### Given records:
▬▬▬▬▬▬▬▬▬▬

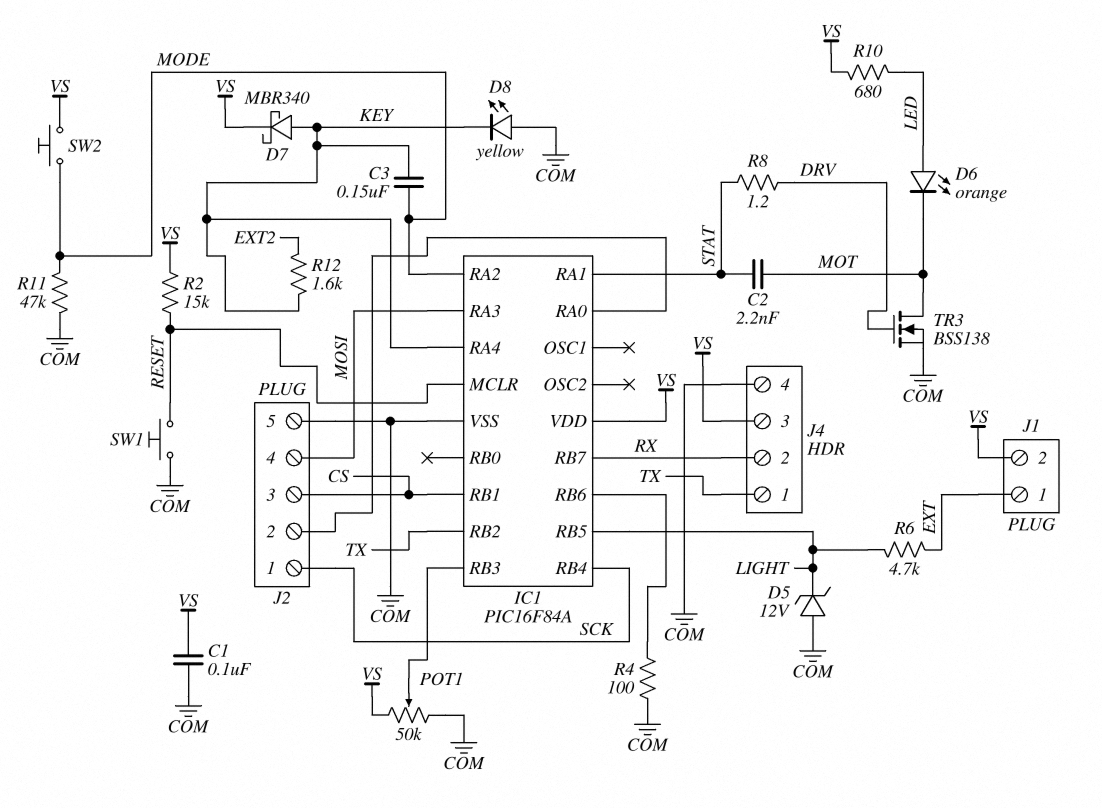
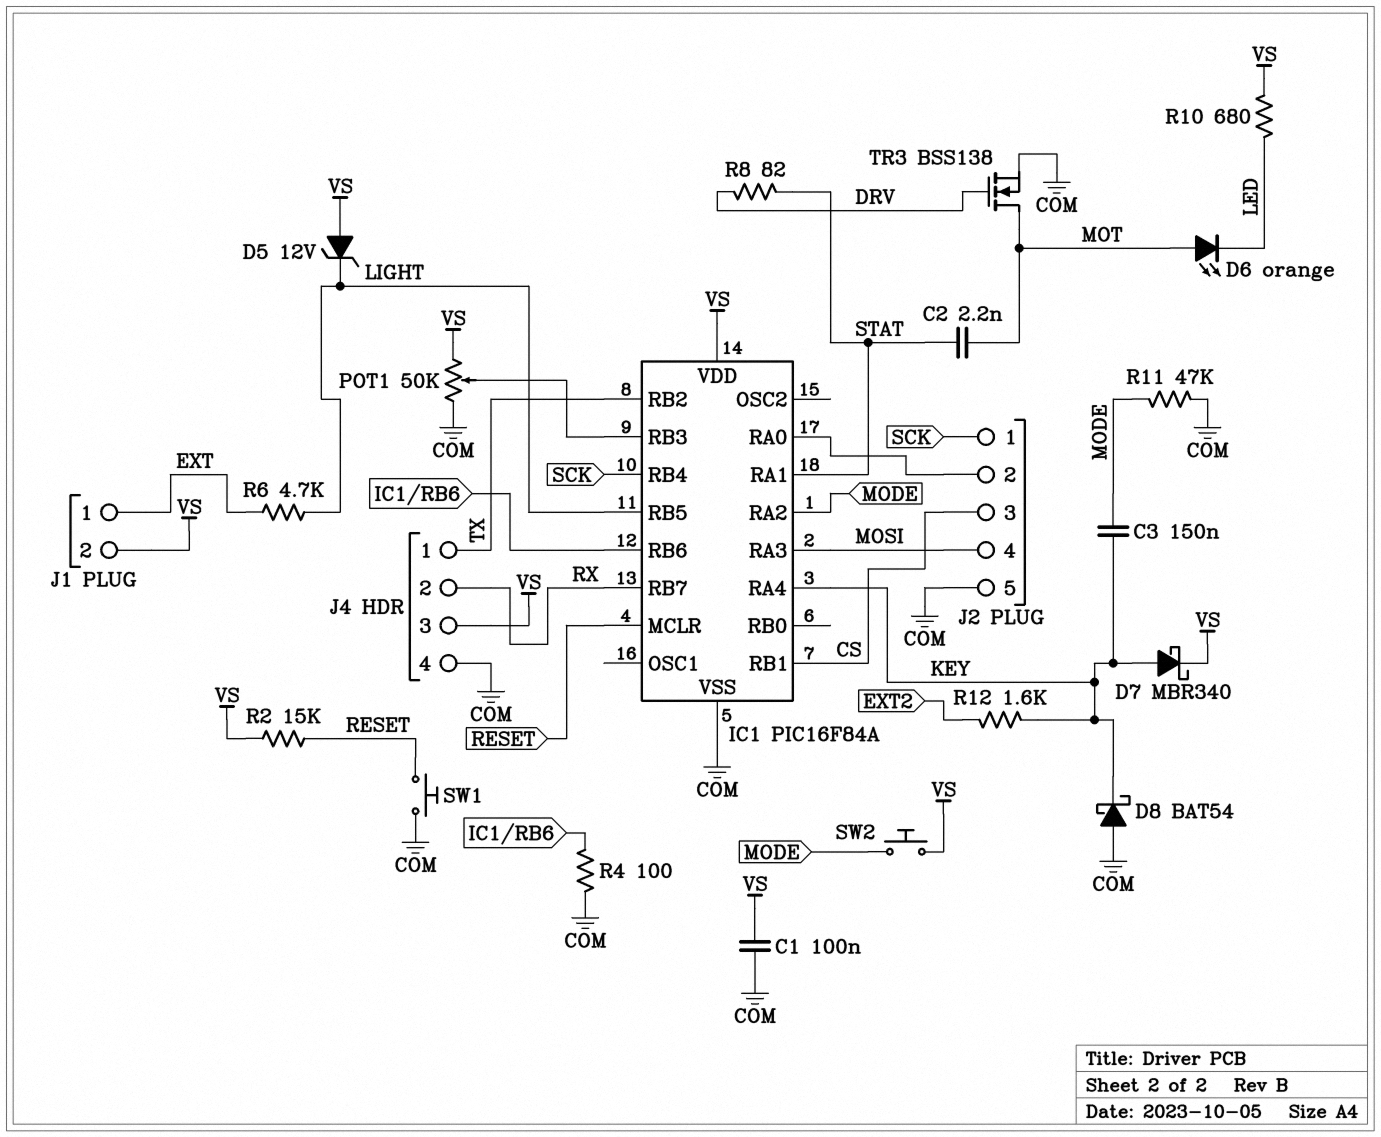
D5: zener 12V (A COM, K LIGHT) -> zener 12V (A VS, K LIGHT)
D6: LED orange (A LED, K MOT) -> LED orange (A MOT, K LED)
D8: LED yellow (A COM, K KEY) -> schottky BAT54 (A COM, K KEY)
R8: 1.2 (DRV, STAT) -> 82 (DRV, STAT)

▬▬▬▬▬▬▬▬▬▬

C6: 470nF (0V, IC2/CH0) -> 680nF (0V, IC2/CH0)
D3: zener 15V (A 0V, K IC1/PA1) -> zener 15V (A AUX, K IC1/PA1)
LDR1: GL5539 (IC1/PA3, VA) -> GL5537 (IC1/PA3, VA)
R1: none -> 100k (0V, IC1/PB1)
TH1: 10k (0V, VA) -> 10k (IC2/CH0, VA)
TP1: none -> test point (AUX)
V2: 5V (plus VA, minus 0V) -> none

▬▬▬▬▬▬▬▬▬▬

Print again the lines of the entries above that fall between the line holding "D3: zener 15V" and the line holding "V2: 5V (plus VA, minus 0V) -> none", inclusive, exactly as they stand.

D3: zener 15V (A 0V, K IC1/PA1) -> zener 15V (A AUX, K IC1/PA1)
LDR1: GL5539 (IC1/PA3, VA) -> GL5537 (IC1/PA3, VA)
R1: none -> 100k (0V, IC1/PB1)
TH1: 10k (0V, VA) -> 10k (IC2/CH0, VA)
TP1: none -> test point (AUX)
V2: 5V (plus VA, minus 0V) -> none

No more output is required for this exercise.